** START **

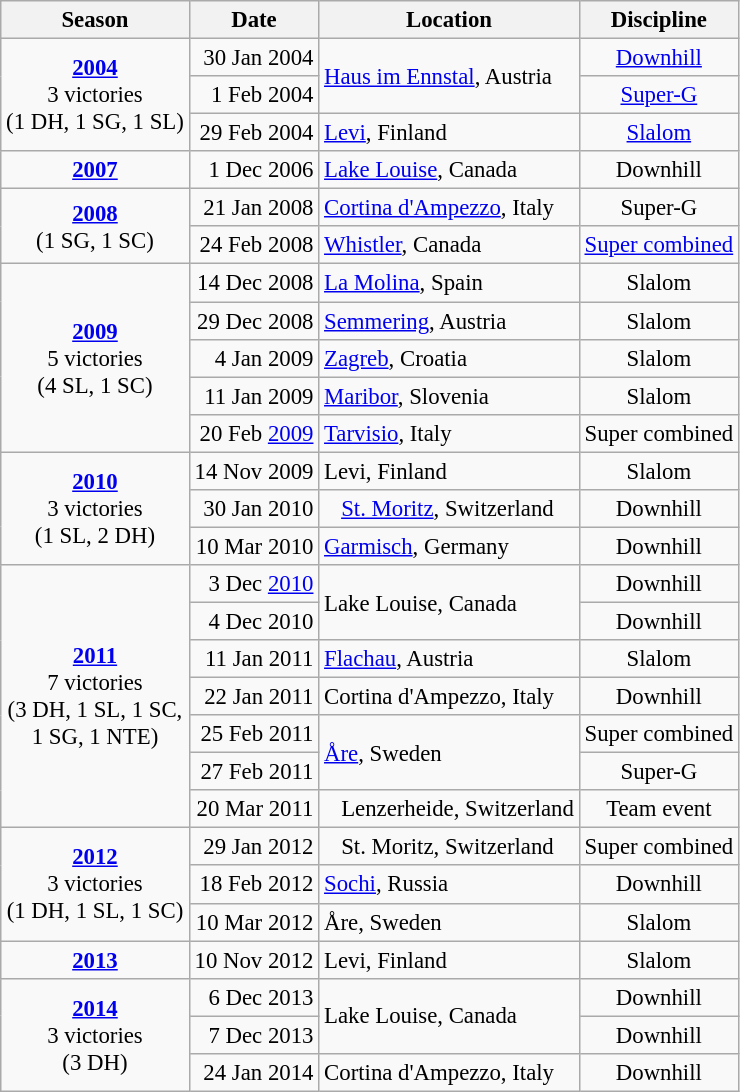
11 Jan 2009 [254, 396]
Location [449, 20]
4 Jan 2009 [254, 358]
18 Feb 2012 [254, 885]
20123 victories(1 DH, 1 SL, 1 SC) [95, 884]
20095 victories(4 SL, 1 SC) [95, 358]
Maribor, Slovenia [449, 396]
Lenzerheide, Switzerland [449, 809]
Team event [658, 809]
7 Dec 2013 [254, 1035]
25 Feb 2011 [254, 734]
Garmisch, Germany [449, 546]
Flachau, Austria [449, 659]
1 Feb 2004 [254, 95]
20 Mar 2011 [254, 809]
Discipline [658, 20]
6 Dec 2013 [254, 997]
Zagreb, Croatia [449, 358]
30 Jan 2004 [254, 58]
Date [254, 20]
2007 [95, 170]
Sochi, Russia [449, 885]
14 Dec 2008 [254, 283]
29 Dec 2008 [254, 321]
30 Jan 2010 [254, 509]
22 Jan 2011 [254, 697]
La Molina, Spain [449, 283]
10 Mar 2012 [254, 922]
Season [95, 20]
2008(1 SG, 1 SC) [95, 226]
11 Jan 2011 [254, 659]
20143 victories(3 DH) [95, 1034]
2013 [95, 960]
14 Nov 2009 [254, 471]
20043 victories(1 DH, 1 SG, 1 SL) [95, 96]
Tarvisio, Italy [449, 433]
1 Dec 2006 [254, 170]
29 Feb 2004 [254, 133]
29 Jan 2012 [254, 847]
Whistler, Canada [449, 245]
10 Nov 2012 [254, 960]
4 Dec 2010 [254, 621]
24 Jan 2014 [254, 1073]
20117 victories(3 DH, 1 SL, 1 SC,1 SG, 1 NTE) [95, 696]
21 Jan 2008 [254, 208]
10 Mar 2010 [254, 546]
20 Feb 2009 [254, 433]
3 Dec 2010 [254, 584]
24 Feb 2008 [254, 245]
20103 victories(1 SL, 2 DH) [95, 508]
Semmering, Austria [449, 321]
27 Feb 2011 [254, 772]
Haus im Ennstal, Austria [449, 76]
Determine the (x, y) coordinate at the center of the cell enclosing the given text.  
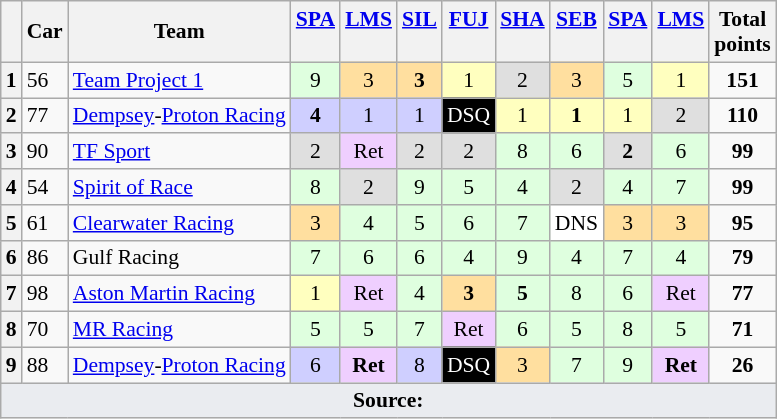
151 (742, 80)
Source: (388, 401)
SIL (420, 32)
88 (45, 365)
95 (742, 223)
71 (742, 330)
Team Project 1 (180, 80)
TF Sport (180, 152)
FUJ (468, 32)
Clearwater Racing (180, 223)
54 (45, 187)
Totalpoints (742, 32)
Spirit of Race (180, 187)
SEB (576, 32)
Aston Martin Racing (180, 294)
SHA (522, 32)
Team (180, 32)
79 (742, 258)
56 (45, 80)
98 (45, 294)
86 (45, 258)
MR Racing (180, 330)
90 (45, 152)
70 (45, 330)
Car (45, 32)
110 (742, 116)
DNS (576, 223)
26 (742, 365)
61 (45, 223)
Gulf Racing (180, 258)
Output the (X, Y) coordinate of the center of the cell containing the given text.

** END **

Work required: Reproduce all of the lines above verbatim, omitting the pictures.

Right answer:
11 Jan 2009 [254, 396]
Location [449, 20]
4 Jan 2009 [254, 358]
18 Feb 2012 [254, 885]
20123 victories(1 DH, 1 SL, 1 SC) [95, 884]
20095 victories(4 SL, 1 SC) [95, 358]
Maribor, Slovenia [449, 396]
Lenzerheide, Switzerland [449, 809]
Team event [658, 809]
7 Dec 2013 [254, 1035]
25 Feb 2011 [254, 734]
Garmisch, Germany [449, 546]
Flachau, Austria [449, 659]
1 Feb 2004 [254, 95]
20 Mar 2011 [254, 809]
Discipline [658, 20]
6 Dec 2013 [254, 997]
Zagreb, Croatia [449, 358]
30 Jan 2004 [254, 58]
Date [254, 20]
2007 [95, 170]
Sochi, Russia [449, 885]
14 Dec 2008 [254, 283]
29 Dec 2008 [254, 321]
30 Jan 2010 [254, 509]
22 Jan 2011 [254, 697]
La Molina, Spain [449, 283]
10 Mar 2012 [254, 922]
Season [95, 20]
2008(1 SG, 1 SC) [95, 226]
11 Jan 2011 [254, 659]
20143 victories(3 DH) [95, 1034]
2013 [95, 960]
14 Nov 2009 [254, 471]
20043 victories(1 DH, 1 SG, 1 SL) [95, 96]
Tarvisio, Italy [449, 433]
1 Dec 2006 [254, 170]
29 Feb 2004 [254, 133]
29 Jan 2012 [254, 847]
Whistler, Canada [449, 245]
10 Nov 2012 [254, 960]
4 Dec 2010 [254, 621]
24 Jan 2014 [254, 1073]
20117 victories(3 DH, 1 SL, 1 SC,1 SG, 1 NTE) [95, 696]
21 Jan 2008 [254, 208]
10 Mar 2010 [254, 546]
20 Feb 2009 [254, 433]
3 Dec 2010 [254, 584]
24 Feb 2008 [254, 245]
20103 victories(1 SL, 2 DH) [95, 508]
Semmering, Austria [449, 321]
27 Feb 2011 [254, 772]
Haus im Ennstal, Austria [449, 76]
Determine the (x, y) coordinate at the center of the cell enclosing the given text.  
151 (742, 80)
Source: (388, 401)
SIL (420, 32)
88 (45, 365)
95 (742, 223)
71 (742, 330)
Team Project 1 (180, 80)
TF Sport (180, 152)
FUJ (468, 32)
Clearwater Racing (180, 223)
54 (45, 187)
Totalpoints (742, 32)
Spirit of Race (180, 187)
SEB (576, 32)
Aston Martin Racing (180, 294)
SHA (522, 32)
Team (180, 32)
79 (742, 258)
56 (45, 80)
98 (45, 294)
86 (45, 258)
MR Racing (180, 330)
90 (45, 152)
70 (45, 330)
Car (45, 32)
110 (742, 116)
DNS (576, 223)
26 (742, 365)
61 (45, 223)
Gulf Racing (180, 258)
Output the (X, Y) coordinate of the center of the cell containing the given text.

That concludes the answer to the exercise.